[EXCERPTED DATA]

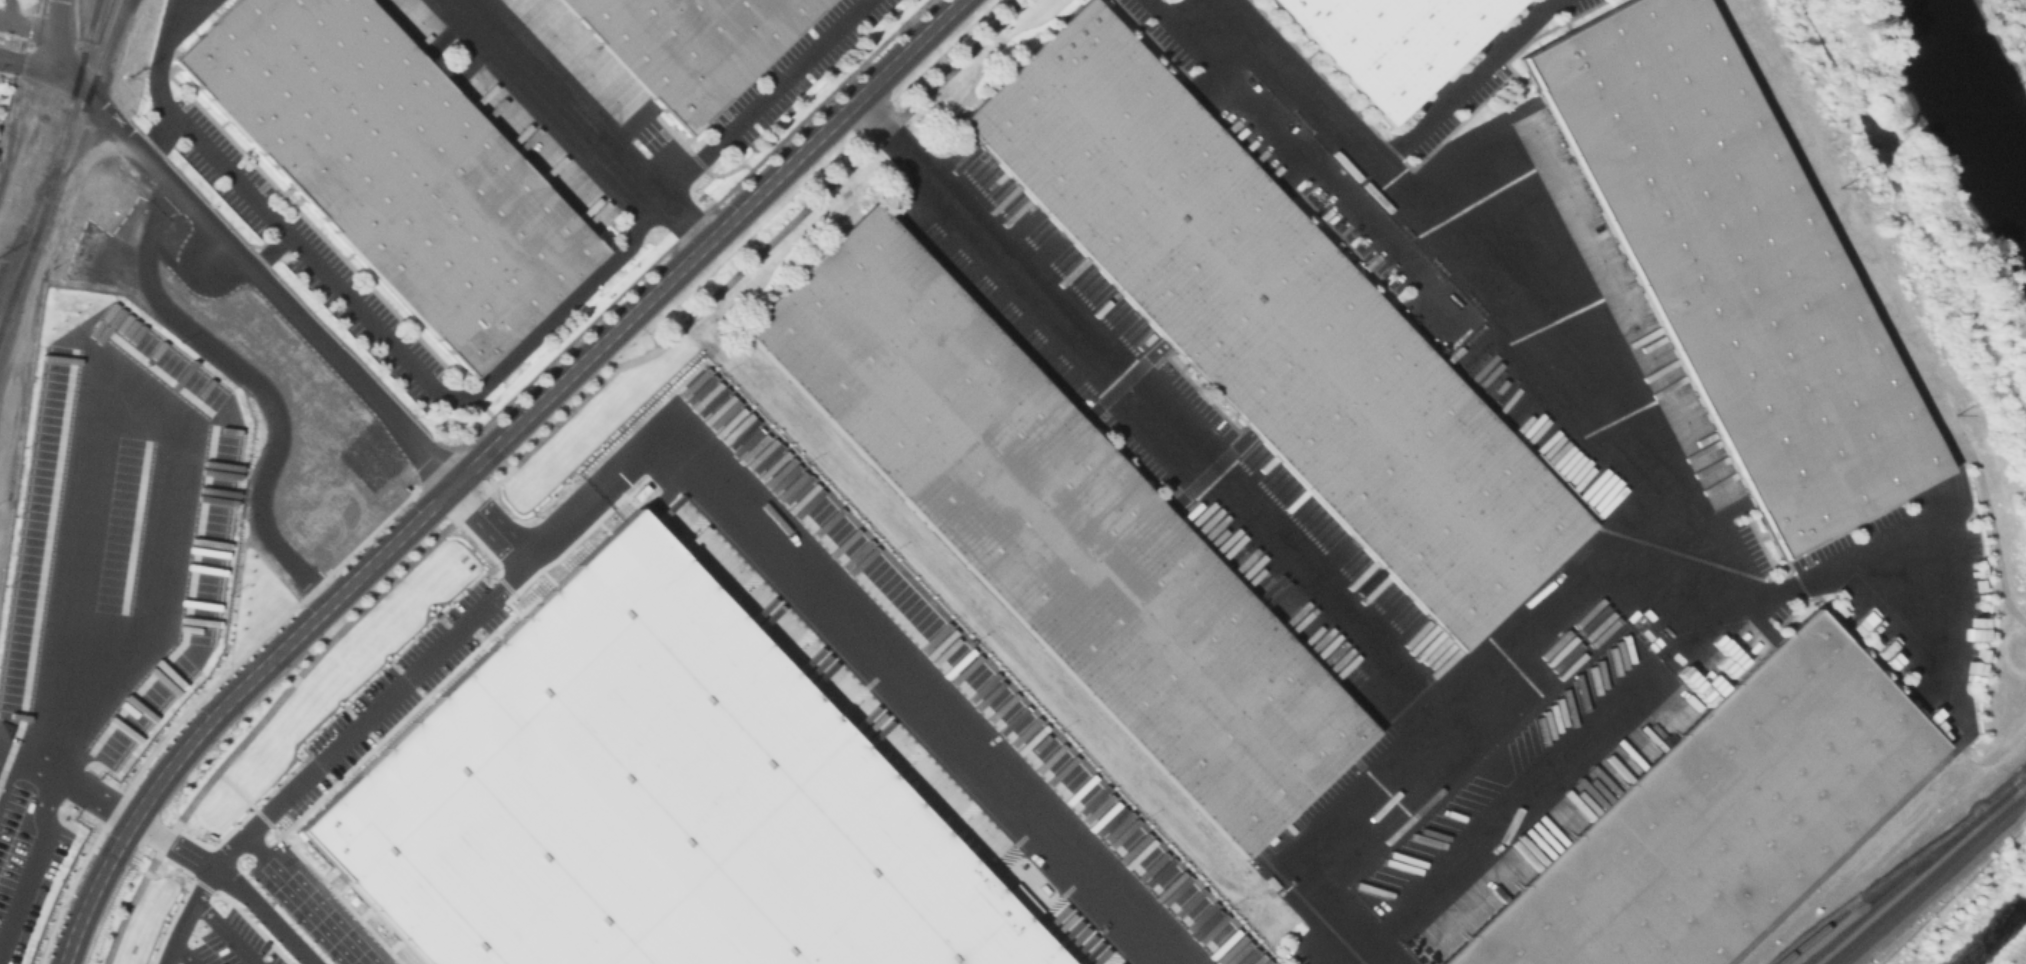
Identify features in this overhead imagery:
railway: (95, 6)
road: (14, 11)
railway: (91, 19)
road: (27, 25)
building: (1393, 42)
building: (685, 48)
road: (158, 54)
road: (38, 64)
road: (1304, 82)
road: (1468, 82)
railway: (19, 89)
road: (561, 97)
railway: (80, 111)
road: (739, 120)
road: (214, 156)
railway: (52, 158)
building: (388, 168)
railway: (50, 178)
road: (709, 243)
railway: (17, 246)
road: (233, 254)
road: (754, 260)
building: (1754, 269)
railway: (19, 272)
railway: (2, 319)
building: (1274, 320)
road: (259, 385)
road: (457, 399)
road: (692, 433)
road: (180, 437)
road: (456, 522)
road: (501, 530)
building: (1059, 530)
road: (1794, 582)
road: (1699, 630)
road: (1415, 699)
road: (228, 701)
road: (249, 735)
road: (1528, 799)
building: (650, 802)
road: (43, 813)
building: (1716, 815)
road: (1332, 848)
railway: (1916, 871)
railway: (1928, 879)
railway: (1879, 889)
road: (1954, 896)
road: (312, 903)
road: (197, 917)
road: (266, 919)
road: (229, 936)
road: (186, 960)

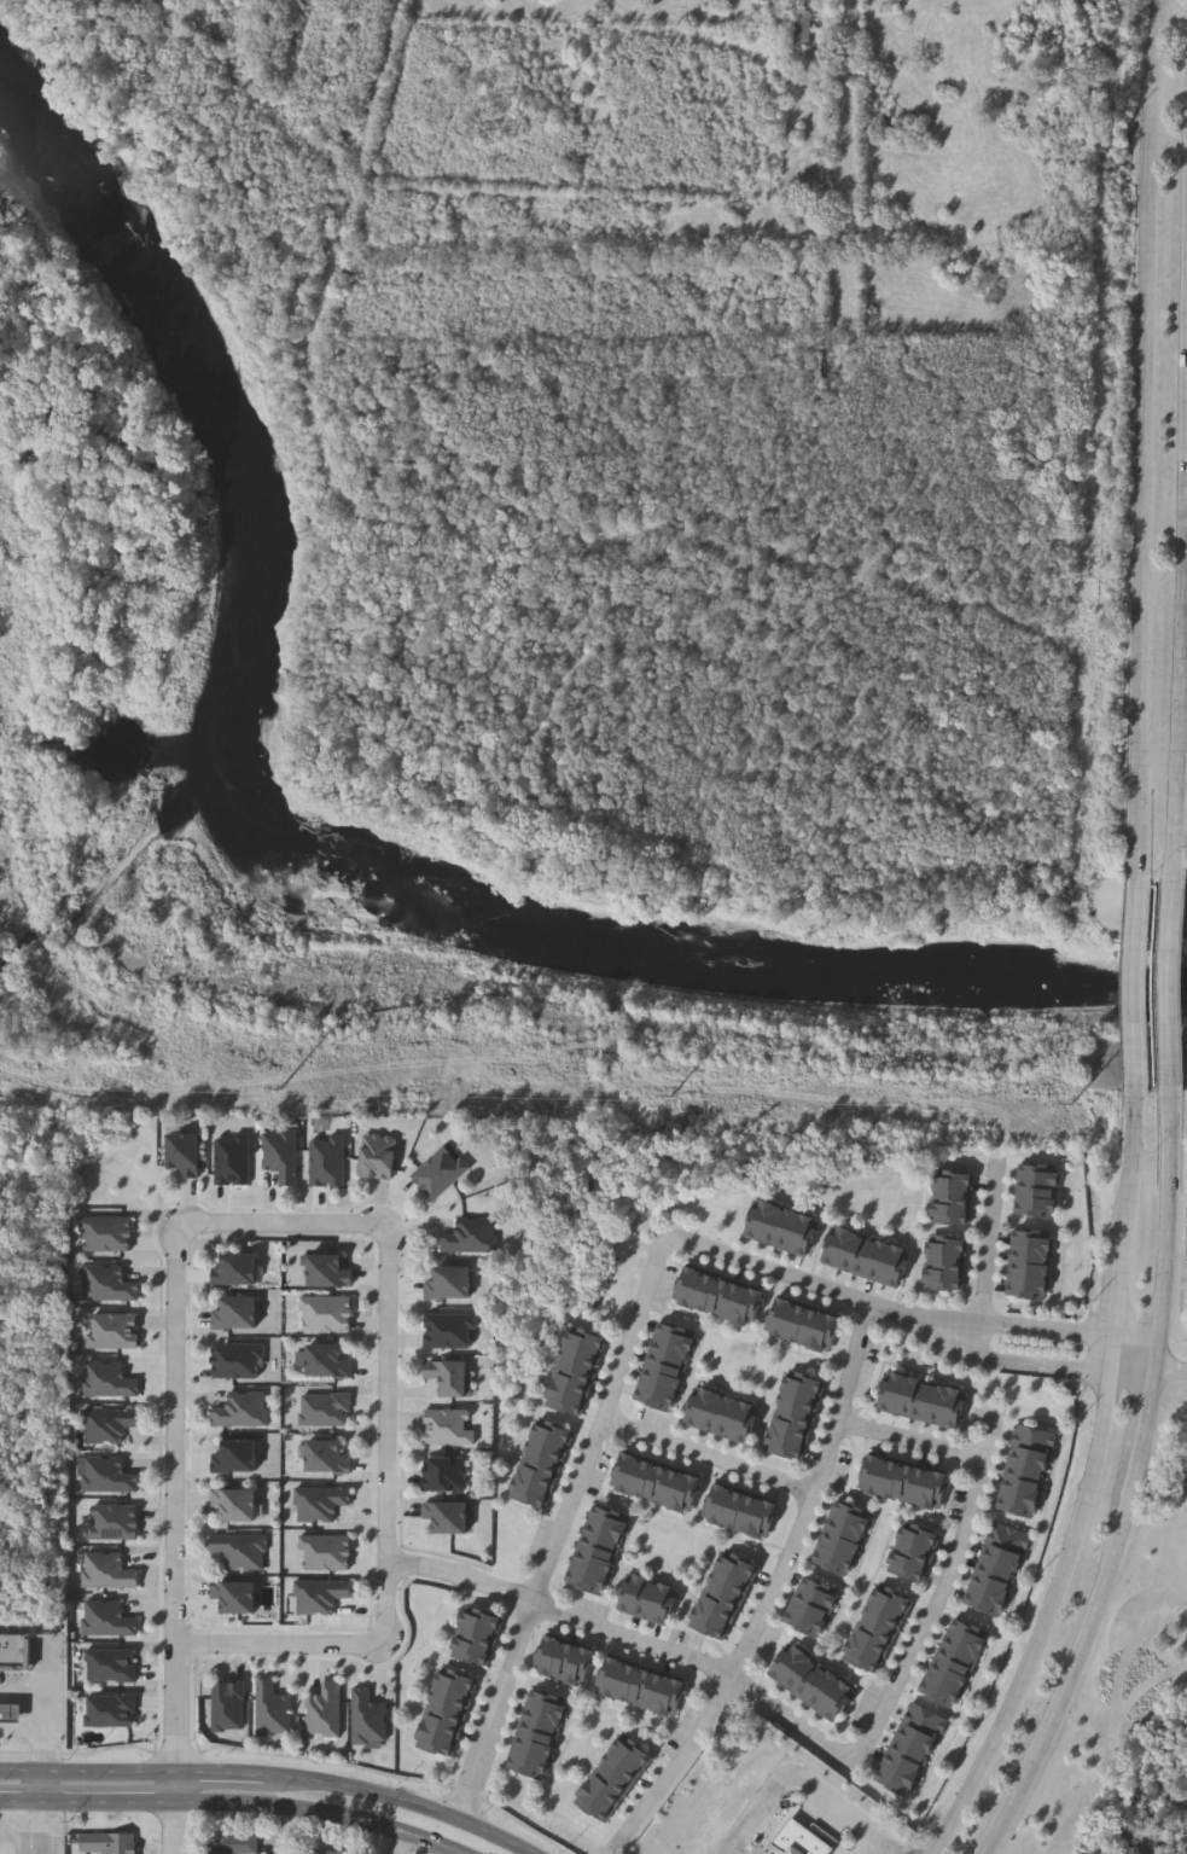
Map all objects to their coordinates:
building: (801, 32)
building: (802, 222)
road: (1150, 438)
road: (1185, 740)
river: (238, 884)
road: (1185, 902)
road: (1155, 984)
road: (1185, 1059)
power tower: (92, 1093)
power tower: (495, 1101)
power tower: (885, 1108)
building: (188, 1155)
building: (284, 1156)
building: (383, 1157)
building: (235, 1161)
building: (330, 1163)
road: (1138, 1171)
building: (1038, 1175)
building: (445, 1177)
building: (953, 1181)
building: (1037, 1192)
building: (951, 1198)
building: (1035, 1208)
building: (950, 1215)
building: (758, 1222)
building: (774, 1227)
building: (790, 1232)
building: (806, 1237)
building: (474, 1239)
building: (1033, 1241)
building: (836, 1246)
building: (947, 1248)
building: (851, 1251)
road: (988, 1251)
building: (866, 1256)
building: (1030, 1258)
building: (881, 1261)
building: (946, 1265)
building: (896, 1266)
building: (238, 1270)
building: (331, 1271)
building: (1028, 1275)
building: (944, 1282)
building: (110, 1284)
building: (686, 1286)
building: (452, 1287)
road: (824, 1290)
building: (702, 1291)
building: (1027, 1292)
road: (1121, 1294)
building: (718, 1297)
building: (734, 1302)
building: (750, 1307)
building: (237, 1314)
building: (329, 1314)
building: (780, 1319)
building: (796, 1323)
road: (1045, 1328)
building: (812, 1329)
building: (115, 1331)
building: (452, 1334)
building: (828, 1334)
building: (676, 1335)
road: (1137, 1340)
building: (588, 1341)
building: (671, 1351)
road: (1113, 1354)
building: (582, 1356)
building: (330, 1360)
building: (238, 1361)
road: (1039, 1362)
road: (1171, 1366)
building: (665, 1368)
building: (577, 1372)
road: (1132, 1373)
building: (452, 1380)
building: (110, 1381)
building: (660, 1384)
building: (804, 1386)
building: (571, 1387)
building: (891, 1392)
road: (176, 1395)
building: (908, 1396)
building: (654, 1399)
building: (924, 1400)
building: (799, 1402)
building: (566, 1403)
building: (940, 1404)
building: (698, 1408)
building: (956, 1408)
building: (326, 1409)
building: (243, 1411)
building: (714, 1413)
building: (795, 1417)
building: (730, 1418)
building: (746, 1423)
building: (111, 1426)
building: (452, 1430)
road: (391, 1433)
building: (790, 1433)
building: (554, 1435)
building: (1036, 1437)
road: (915, 1442)
building: (785, 1448)
building: (549, 1450)
building: (1031, 1454)
building: (330, 1456)
building: (237, 1457)
road: (709, 1457)
building: (542, 1465)
building: (1027, 1471)
building: (624, 1474)
building: (109, 1476)
building: (872, 1476)
building: (446, 1477)
building: (640, 1479)
building: (536, 1480)
building: (888, 1481)
road: (1127, 1482)
building: (905, 1484)
building: (656, 1485)
building: (921, 1488)
building: (1023, 1489)
building: (673, 1490)
building: (937, 1492)
building: (689, 1495)
building: (530, 1496)
building: (322, 1504)
building: (716, 1504)
building: (237, 1505)
building: (1018, 1506)
building: (732, 1510)
building: (748, 1515)
building: (851, 1515)
building: (610, 1520)
building: (450, 1521)
building: (764, 1521)
building: (114, 1522)
building: (845, 1531)
building: (605, 1536)
building: (1011, 1536)
building: (920, 1537)
road: (557, 1545)
building: (840, 1547)
building: (1005, 1550)
building: (243, 1551)
building: (599, 1551)
building: (327, 1553)
building: (913, 1553)
building: (834, 1562)
building: (1000, 1564)
building: (737, 1566)
road: (405, 1567)
building: (593, 1567)
building: (907, 1569)
building: (109, 1572)
building: (995, 1578)
building: (587, 1582)
building: (731, 1582)
road: (777, 1590)
road: (948, 1591)
building: (990, 1591)
building: (820, 1592)
building: (631, 1594)
building: (723, 1596)
building: (320, 1597)
building: (236, 1598)
building: (648, 1599)
building: (890, 1600)
building: (664, 1605)
building: (985, 1605)
building: (813, 1608)
building: (717, 1611)
building: (884, 1615)
building: (108, 1619)
building: (483, 1621)
road: (1043, 1621)
building: (806, 1623)
building: (710, 1626)
building: (877, 1630)
building: (970, 1632)
building: (477, 1638)
road: (279, 1645)
building: (870, 1645)
building: (964, 1645)
road: (646, 1647)
building: (15, 1654)
building: (472, 1654)
building: (548, 1657)
building: (957, 1657)
building: (862, 1659)
building: (565, 1662)
building: (787, 1664)
building: (111, 1665)
building: (582, 1667)
building: (952, 1670)
building: (800, 1673)
park: (1129, 1673)
building: (611, 1678)
building: (946, 1682)
building: (458, 1683)
building: (626, 1683)
building: (813, 1683)
road: (1147, 1687)
building: (642, 1688)
building: (658, 1692)
building: (826, 1693)
building: (939, 1694)
building: (673, 1697)
building: (452, 1699)
building: (839, 1703)
building: (549, 1704)
building: (229, 1706)
building: (112, 1710)
building: (274, 1711)
building: (326, 1712)
building: (10, 1713)
gas station: (10, 1713)
building: (447, 1714)
road: (1115, 1717)
building: (927, 1718)
building: (370, 1719)
building: (543, 1719)
road: (45, 1725)
building: (441, 1729)
building: (921, 1732)
building: (538, 1735)
building: (436, 1744)
building: (914, 1745)
building: (532, 1751)
building: (631, 1754)
building: (907, 1757)
building: (527, 1767)
building: (622, 1767)
building: (900, 1770)
road: (87, 1774)
road: (219, 1775)
building: (613, 1780)
building: (893, 1783)
road: (336, 1784)
road: (798, 1790)
building: (604, 1794)
road: (88, 1804)
building: (594, 1806)
road: (294, 1810)
road: (176, 1814)
road: (466, 1824)
road: (7, 1828)
building: (804, 1840)
road: (393, 1842)
building: (110, 1843)
building: (238, 1844)
road: (430, 1845)
road: (866, 1847)
road: (737, 1851)
building: (335, 1852)
road: (515, 1852)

[/EXCERPTED DATA]

◆ **EXERCISE DETAILS**
Find the string "railway" in the listing and copy every line in which it occurs.

◆ **ANSWER TO THE EXERCISE**
railway: (95, 6)
railway: (91, 19)
railway: (19, 89)
railway: (80, 111)
railway: (52, 158)
railway: (50, 178)
railway: (17, 246)
railway: (19, 272)
railway: (2, 319)
railway: (1916, 871)
railway: (1928, 879)
railway: (1879, 889)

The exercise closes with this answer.